__Exercise description__:
In the entries below, find each line with the word "schwarz" and return it.

Segment Start: Material provided

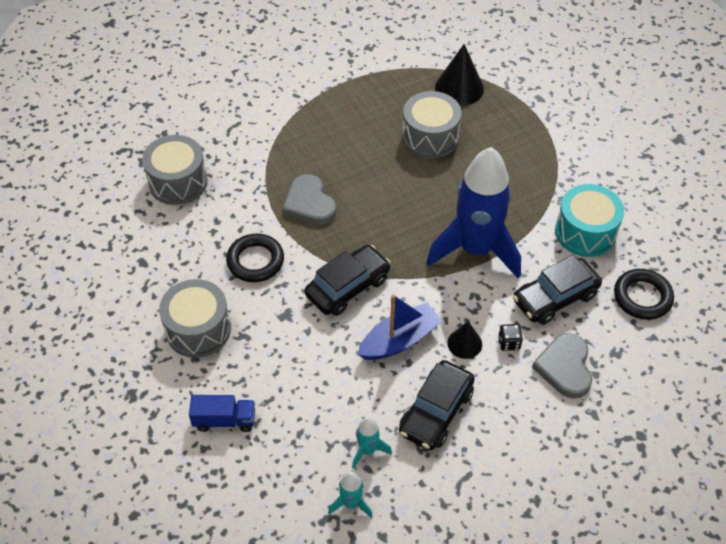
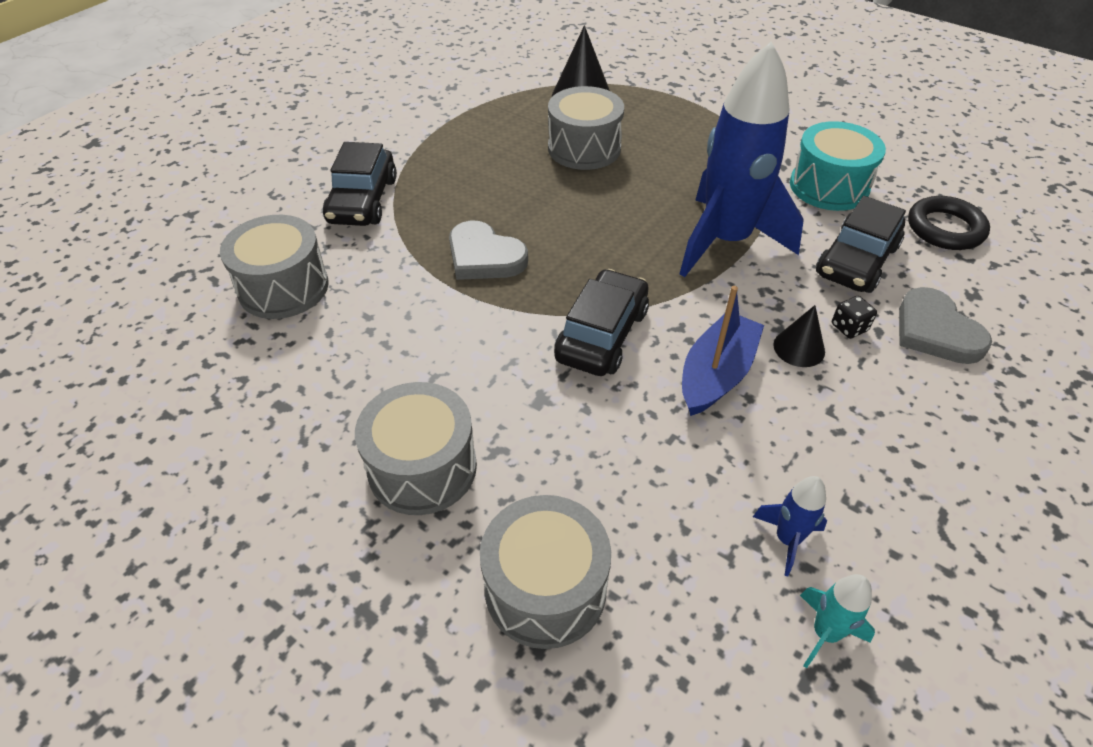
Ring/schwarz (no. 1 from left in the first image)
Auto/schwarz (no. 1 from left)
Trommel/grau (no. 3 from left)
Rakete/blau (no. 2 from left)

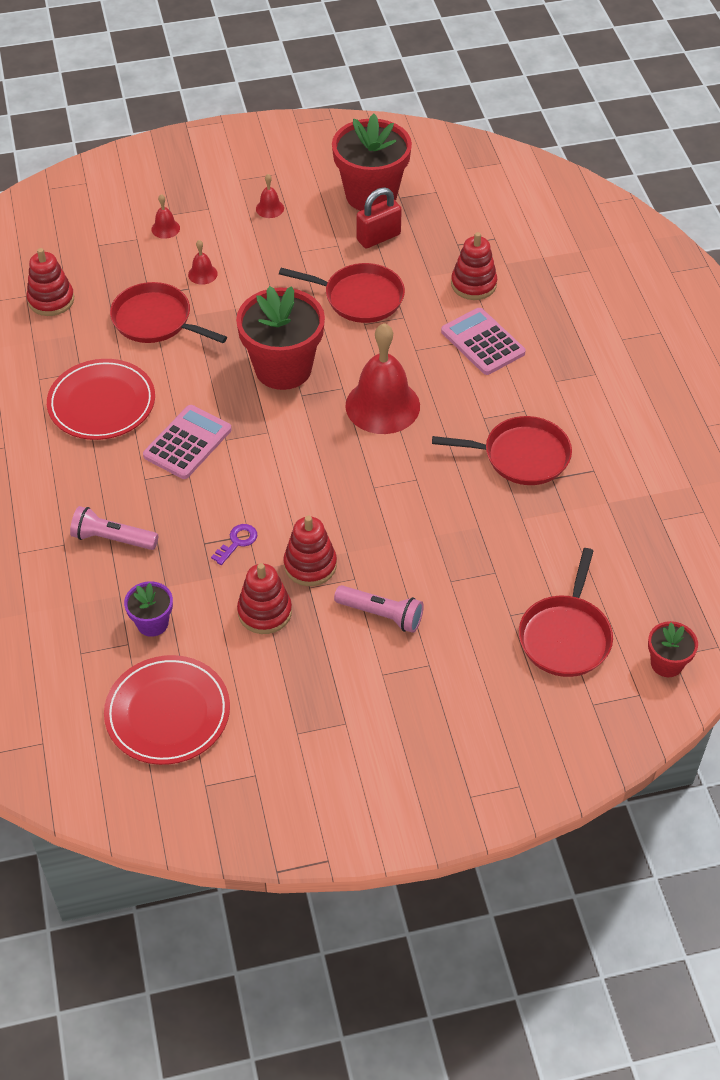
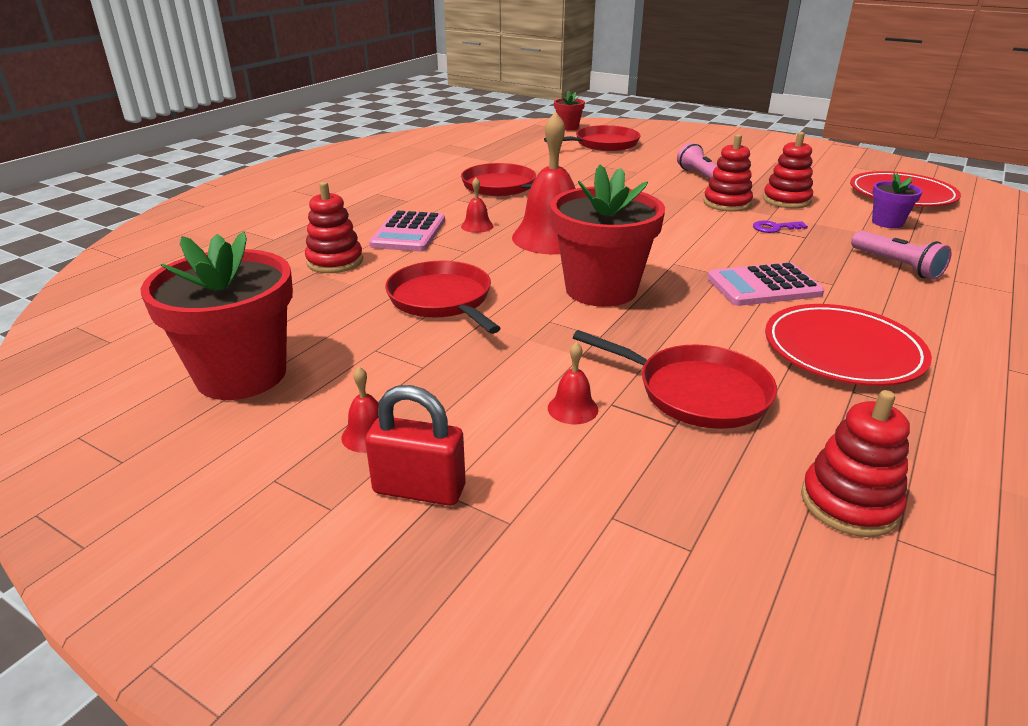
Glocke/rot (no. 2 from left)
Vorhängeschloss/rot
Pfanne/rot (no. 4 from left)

Segment End: Material provided

__Solved problem__:
Ring/schwarz (no. 1 from left in the first image)
Auto/schwarz (no. 1 from left)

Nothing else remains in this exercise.